Task prompt ▸ Gather every line of the data below that contains the word "major", copying each one in full.

--- start of Task material ---

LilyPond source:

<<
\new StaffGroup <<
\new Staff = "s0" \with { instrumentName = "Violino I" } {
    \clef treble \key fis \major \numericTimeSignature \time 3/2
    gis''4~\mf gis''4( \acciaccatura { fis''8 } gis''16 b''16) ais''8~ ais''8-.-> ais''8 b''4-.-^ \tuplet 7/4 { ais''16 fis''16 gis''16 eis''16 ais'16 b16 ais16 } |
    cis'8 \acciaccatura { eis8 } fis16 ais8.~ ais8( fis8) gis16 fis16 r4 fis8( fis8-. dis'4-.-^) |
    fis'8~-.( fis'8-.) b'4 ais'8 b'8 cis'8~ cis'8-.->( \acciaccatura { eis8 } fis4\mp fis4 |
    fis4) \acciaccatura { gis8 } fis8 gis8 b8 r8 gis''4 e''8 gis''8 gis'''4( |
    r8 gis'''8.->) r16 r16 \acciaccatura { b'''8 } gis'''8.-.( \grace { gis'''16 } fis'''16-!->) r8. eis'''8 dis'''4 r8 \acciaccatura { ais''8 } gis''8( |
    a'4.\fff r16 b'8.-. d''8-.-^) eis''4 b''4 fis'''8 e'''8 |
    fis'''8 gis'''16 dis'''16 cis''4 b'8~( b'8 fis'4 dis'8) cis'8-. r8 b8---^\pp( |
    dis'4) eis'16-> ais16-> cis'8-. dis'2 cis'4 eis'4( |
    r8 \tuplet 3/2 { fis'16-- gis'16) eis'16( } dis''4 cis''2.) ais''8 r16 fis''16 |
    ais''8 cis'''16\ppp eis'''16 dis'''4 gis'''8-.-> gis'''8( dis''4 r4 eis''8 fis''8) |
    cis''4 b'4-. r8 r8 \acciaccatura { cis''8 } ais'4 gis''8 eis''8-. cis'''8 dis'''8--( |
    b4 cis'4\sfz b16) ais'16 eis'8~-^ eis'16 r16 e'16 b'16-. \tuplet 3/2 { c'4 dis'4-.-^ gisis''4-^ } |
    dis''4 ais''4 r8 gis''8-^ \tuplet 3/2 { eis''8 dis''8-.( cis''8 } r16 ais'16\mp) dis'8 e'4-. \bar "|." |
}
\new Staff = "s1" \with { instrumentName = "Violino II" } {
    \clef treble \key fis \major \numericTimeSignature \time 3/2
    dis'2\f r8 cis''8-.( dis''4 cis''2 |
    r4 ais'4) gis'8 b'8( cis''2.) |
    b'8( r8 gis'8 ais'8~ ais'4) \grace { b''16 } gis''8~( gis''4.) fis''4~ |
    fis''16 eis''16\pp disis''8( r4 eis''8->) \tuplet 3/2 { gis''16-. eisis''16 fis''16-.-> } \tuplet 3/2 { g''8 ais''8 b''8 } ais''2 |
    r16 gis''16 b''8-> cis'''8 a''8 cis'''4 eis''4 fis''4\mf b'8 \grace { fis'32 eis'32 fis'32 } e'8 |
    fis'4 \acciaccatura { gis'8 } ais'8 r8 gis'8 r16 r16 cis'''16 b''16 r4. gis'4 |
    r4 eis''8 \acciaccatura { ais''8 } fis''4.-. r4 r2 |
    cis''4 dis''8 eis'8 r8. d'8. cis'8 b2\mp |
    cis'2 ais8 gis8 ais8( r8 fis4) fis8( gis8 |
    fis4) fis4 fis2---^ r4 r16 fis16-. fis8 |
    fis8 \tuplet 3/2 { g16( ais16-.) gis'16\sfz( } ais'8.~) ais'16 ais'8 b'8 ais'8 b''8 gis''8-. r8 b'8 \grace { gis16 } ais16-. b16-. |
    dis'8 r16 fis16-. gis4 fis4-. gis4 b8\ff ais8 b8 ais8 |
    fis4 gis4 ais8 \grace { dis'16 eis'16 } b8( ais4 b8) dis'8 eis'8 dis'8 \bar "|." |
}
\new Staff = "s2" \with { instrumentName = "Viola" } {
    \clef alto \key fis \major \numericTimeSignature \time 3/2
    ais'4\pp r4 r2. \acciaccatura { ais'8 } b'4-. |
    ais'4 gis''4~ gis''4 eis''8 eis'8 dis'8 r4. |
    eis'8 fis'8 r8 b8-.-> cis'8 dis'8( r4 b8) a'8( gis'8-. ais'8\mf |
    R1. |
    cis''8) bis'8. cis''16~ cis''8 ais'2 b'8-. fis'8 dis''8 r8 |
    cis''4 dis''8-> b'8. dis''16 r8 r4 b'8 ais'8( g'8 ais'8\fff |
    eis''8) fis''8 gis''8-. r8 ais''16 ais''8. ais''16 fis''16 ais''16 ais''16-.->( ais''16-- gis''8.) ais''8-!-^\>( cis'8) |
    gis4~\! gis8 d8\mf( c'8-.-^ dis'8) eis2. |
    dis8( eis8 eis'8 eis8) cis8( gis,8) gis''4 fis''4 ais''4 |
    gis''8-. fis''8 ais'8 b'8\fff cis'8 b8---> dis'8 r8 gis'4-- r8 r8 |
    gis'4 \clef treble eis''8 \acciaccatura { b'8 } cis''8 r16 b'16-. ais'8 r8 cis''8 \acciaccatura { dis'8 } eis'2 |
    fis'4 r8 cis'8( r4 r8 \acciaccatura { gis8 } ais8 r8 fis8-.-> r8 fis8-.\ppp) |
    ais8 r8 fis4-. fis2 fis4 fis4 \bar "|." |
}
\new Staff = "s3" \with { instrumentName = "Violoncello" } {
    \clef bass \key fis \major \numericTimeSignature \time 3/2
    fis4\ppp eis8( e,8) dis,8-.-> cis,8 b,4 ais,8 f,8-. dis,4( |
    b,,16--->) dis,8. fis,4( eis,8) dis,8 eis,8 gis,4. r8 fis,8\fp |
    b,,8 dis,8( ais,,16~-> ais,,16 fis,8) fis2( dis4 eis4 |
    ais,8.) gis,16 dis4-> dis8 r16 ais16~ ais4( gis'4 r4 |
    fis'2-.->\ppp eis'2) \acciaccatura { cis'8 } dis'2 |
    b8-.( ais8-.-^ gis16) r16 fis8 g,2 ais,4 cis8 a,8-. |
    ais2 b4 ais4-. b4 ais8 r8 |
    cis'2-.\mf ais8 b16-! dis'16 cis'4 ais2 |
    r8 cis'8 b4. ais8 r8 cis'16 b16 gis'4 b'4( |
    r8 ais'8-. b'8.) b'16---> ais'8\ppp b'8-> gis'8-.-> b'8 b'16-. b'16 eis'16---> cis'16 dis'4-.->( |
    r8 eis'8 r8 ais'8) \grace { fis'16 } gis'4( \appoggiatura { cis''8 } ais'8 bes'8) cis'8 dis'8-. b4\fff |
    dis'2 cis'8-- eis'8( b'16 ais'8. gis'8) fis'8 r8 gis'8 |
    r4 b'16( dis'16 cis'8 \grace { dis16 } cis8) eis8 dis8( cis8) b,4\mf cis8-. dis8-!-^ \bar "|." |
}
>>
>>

--- end of Task material ---

Complete output ▸
    \clef treble \key fis \major \numericTimeSignature \time 3/2
    \clef treble \key fis \major \numericTimeSignature \time 3/2
    \clef alto \key fis \major \numericTimeSignature \time 3/2
    \clef bass \key fis \major \numericTimeSignature \time 3/2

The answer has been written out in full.